(Collection entries)
--------------------
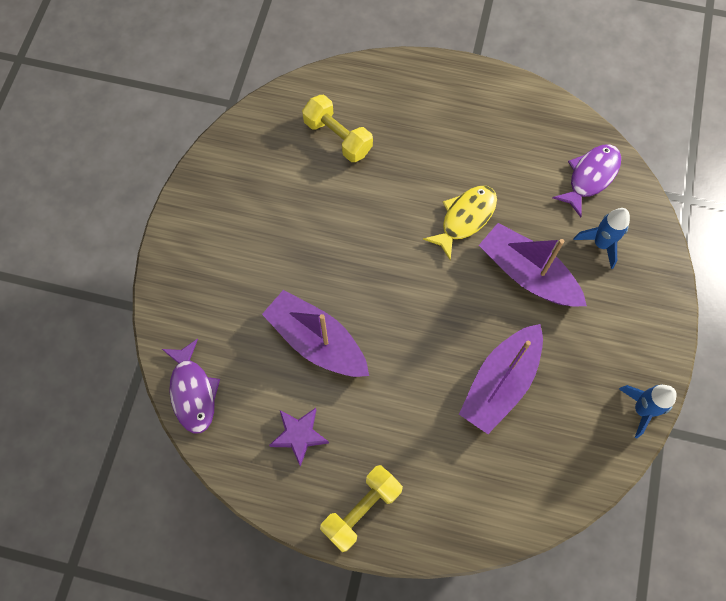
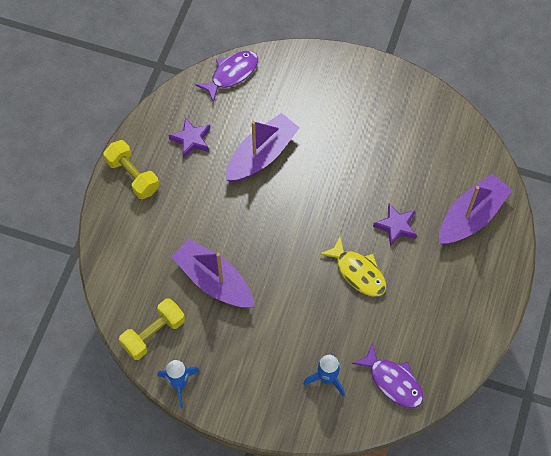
camera: 95 degrees right, 5 degrees down
purple fish [162,339,220,433] -> purple fish turned 150 degrees clockwise [195,51,258,102]
yellow dumbbell [302,95,373,162] -> yellow dumbbell moved to [119,298,185,360]
purple boat [479,223,587,307] -> purple boat moved to [439,174,512,244]
none -> purple star [373,204,417,247]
--------------------
Copy each line above where "purple" appears.

- **SOLUTION FOR THIS EXERCISE**
purple fish [162,339,220,433] -> purple fish turned 150 degrees clockwise [195,51,258,102]
purple boat [479,223,587,307] -> purple boat moved to [439,174,512,244]
none -> purple star [373,204,417,247]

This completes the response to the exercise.